--- Your objective ---
Find how many lines in the material below contain the word "SOIL" and give only that number.

--- Dataset excerpts ---
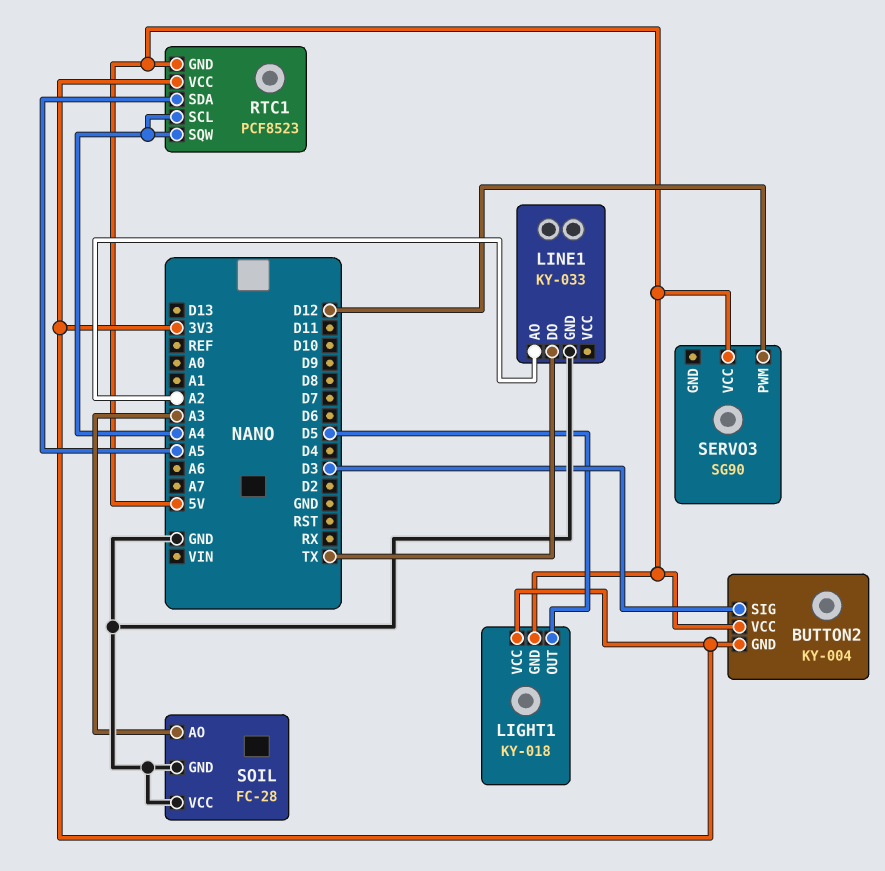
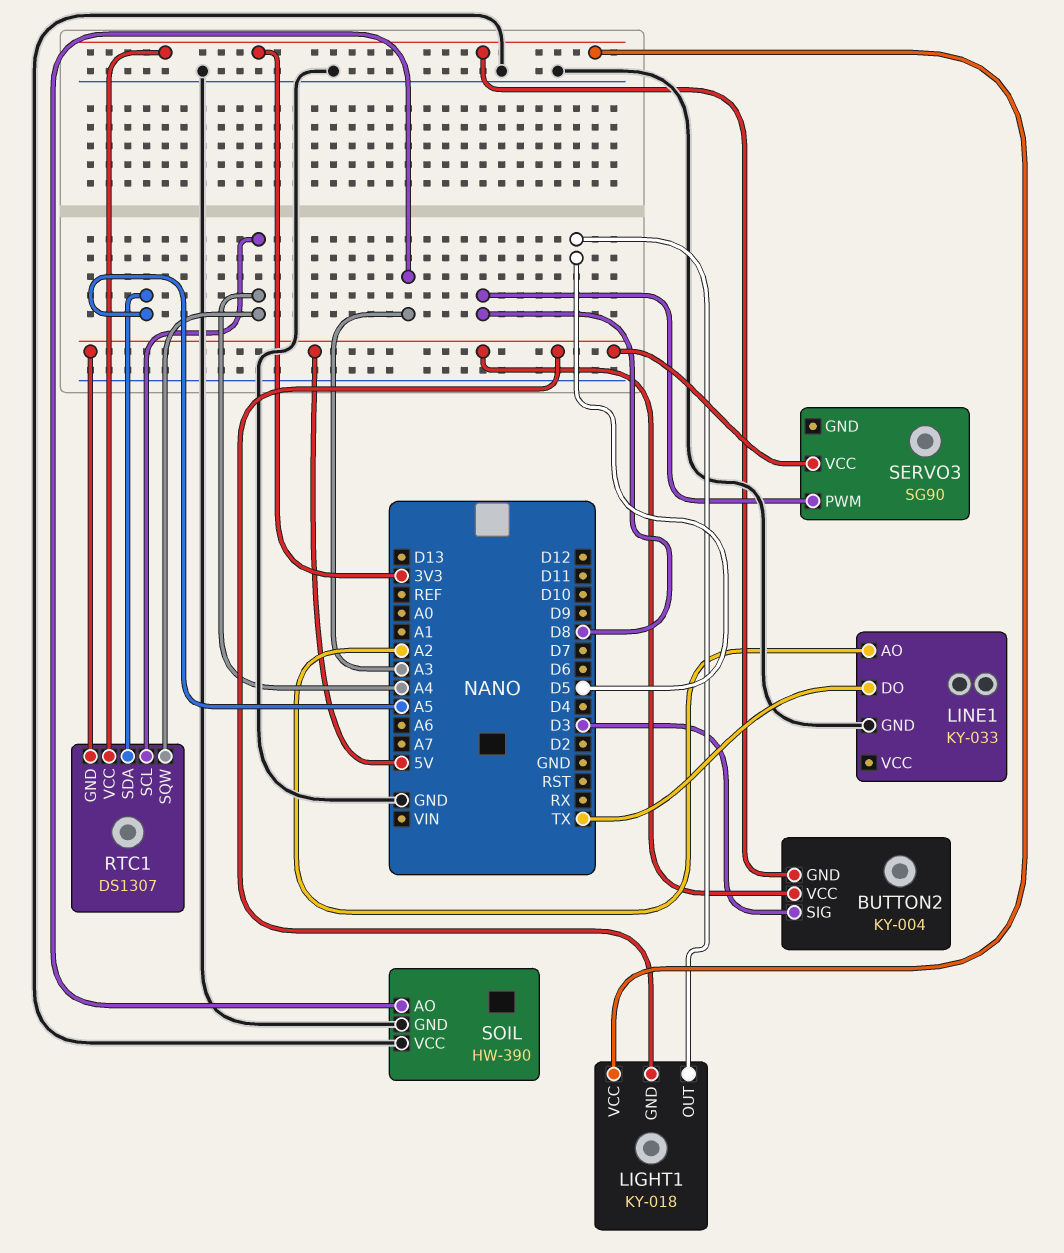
RTC1: PCF8523 -> DS1307
SERVO3 pin PWM: D12 -> D8
SOIL: FC-28 -> HW-390

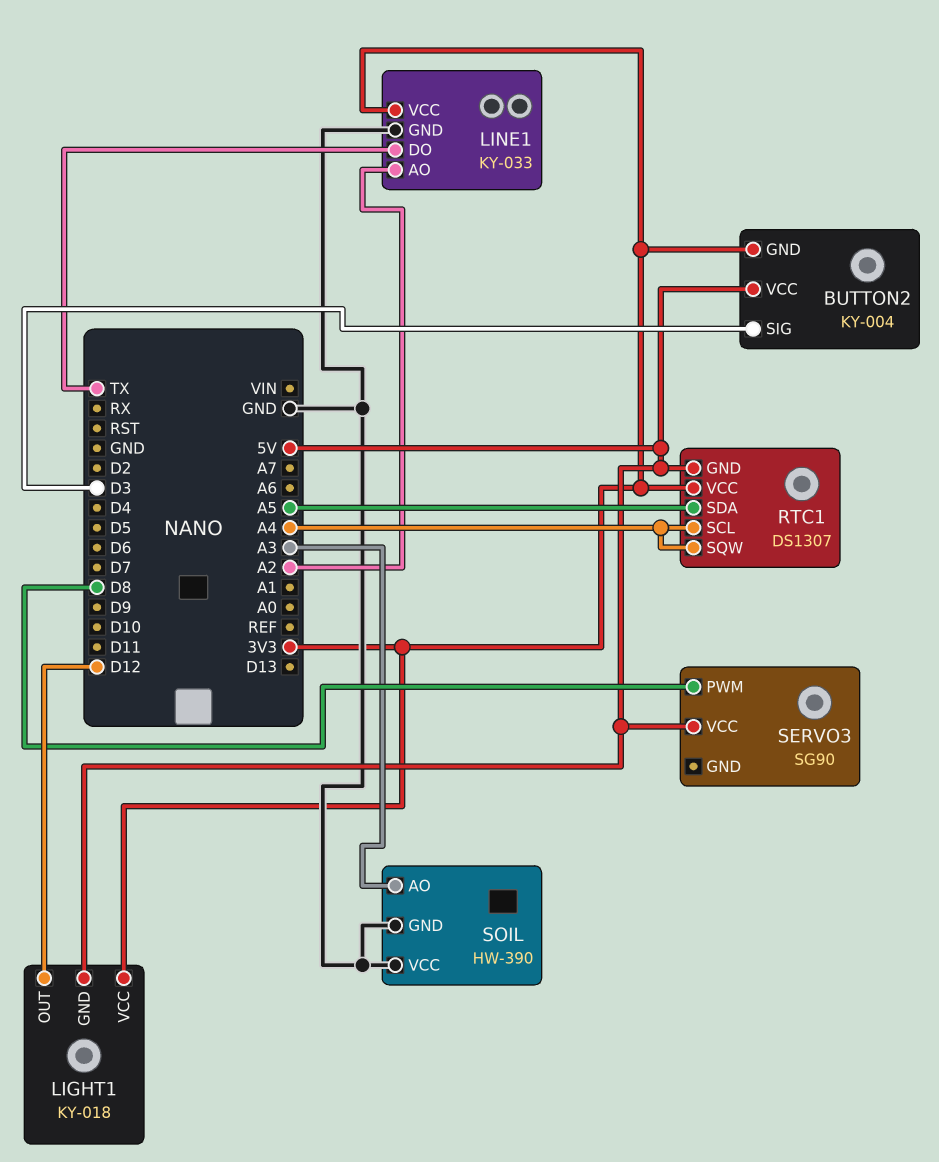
LIGHT1 pin OUT: D5 -> D12
LINE1 pin VCC: none -> 3V3

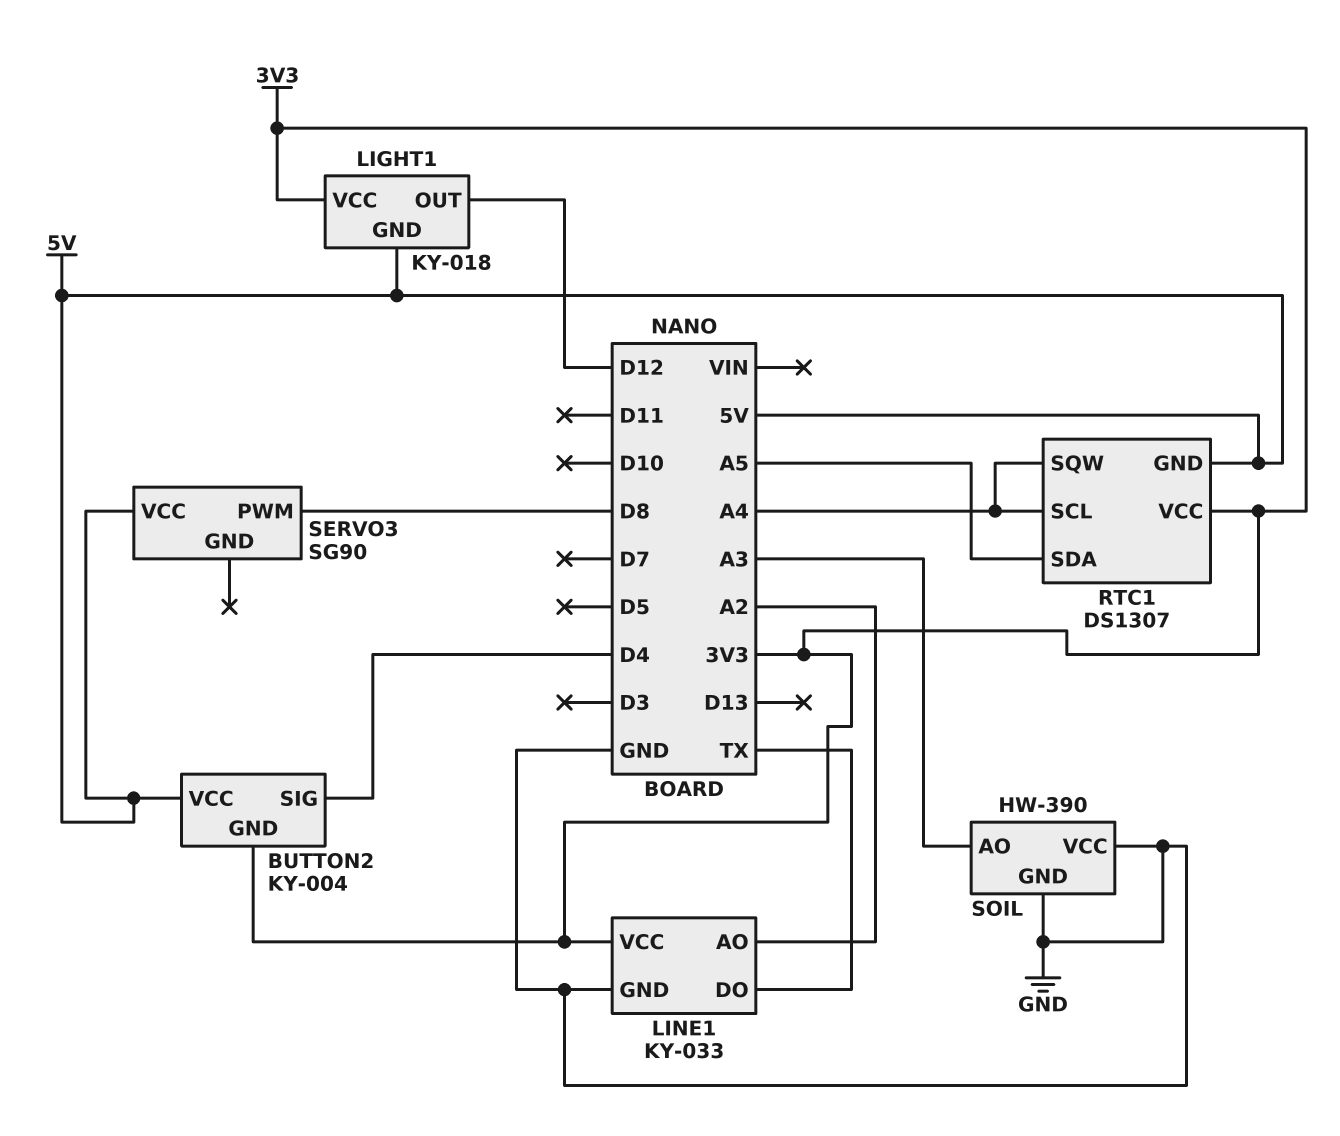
BUTTON2 pin SIG: D3 -> D4

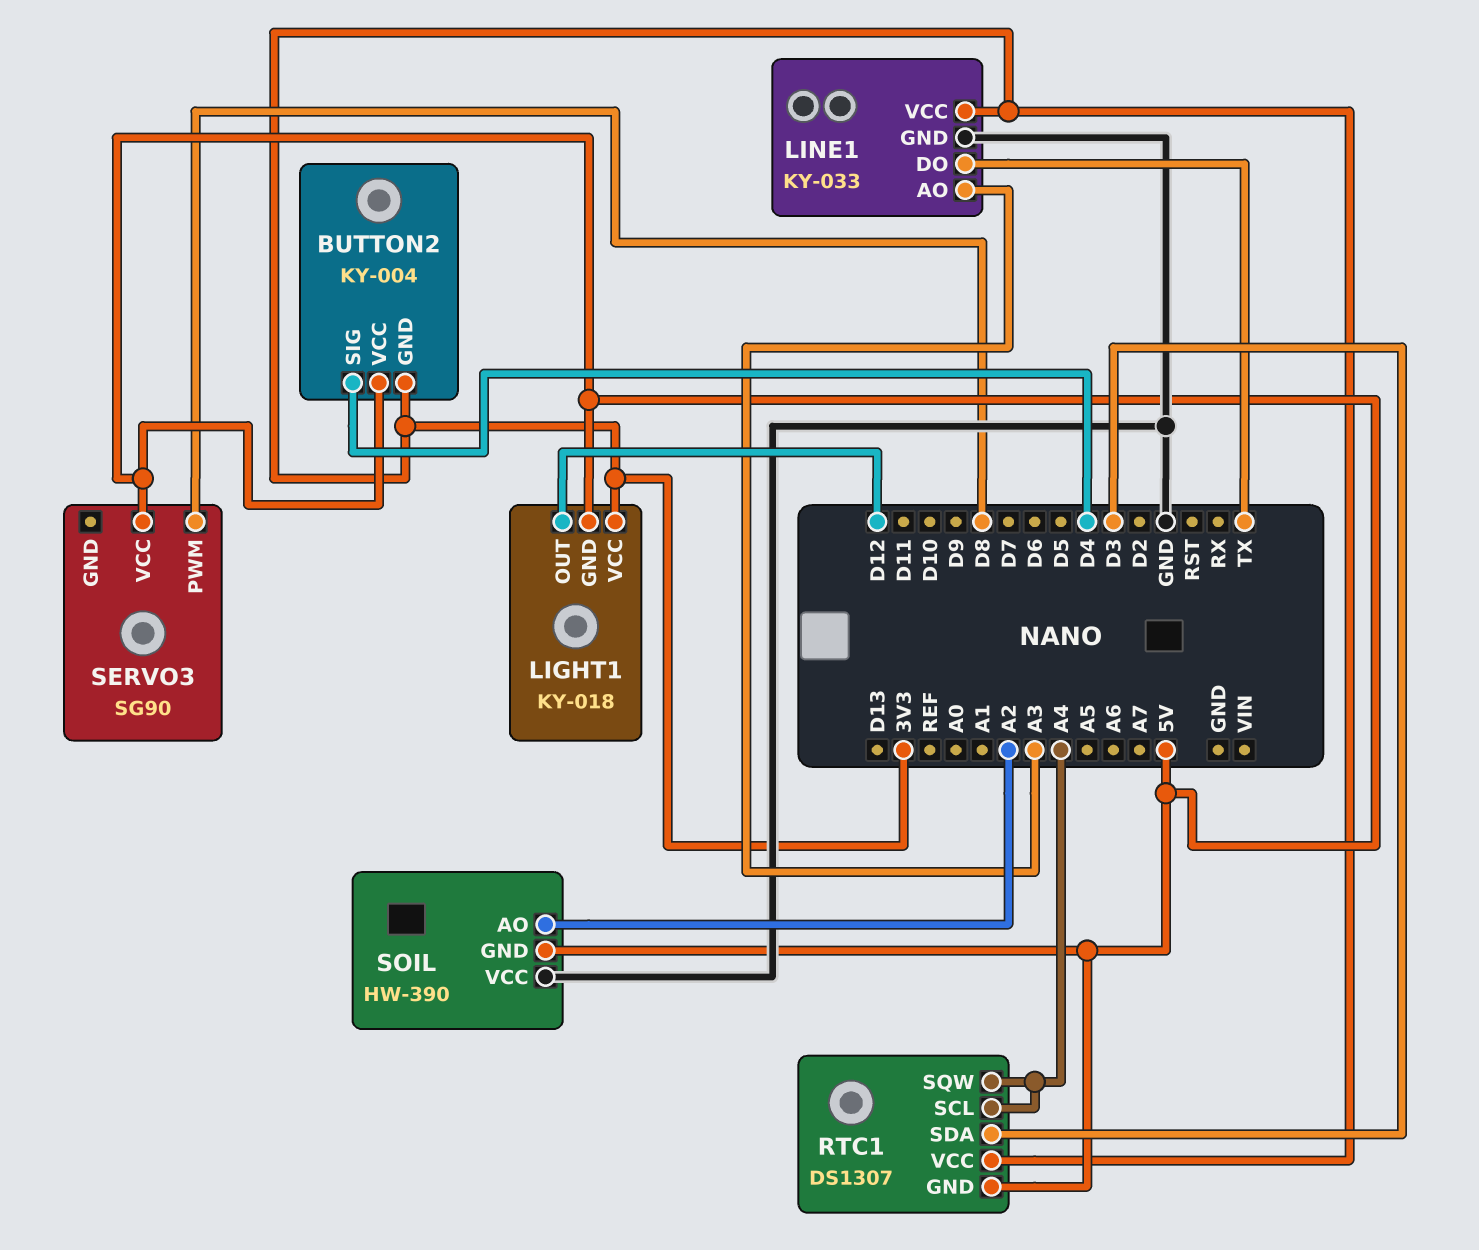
LINE1 pin AO: A2 -> A3
RTC1 pin SDA: A5 -> D3
SOIL pin AO: A3 -> A2
SOIL pin GND: GND -> 5V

--- Finished exercise ---
3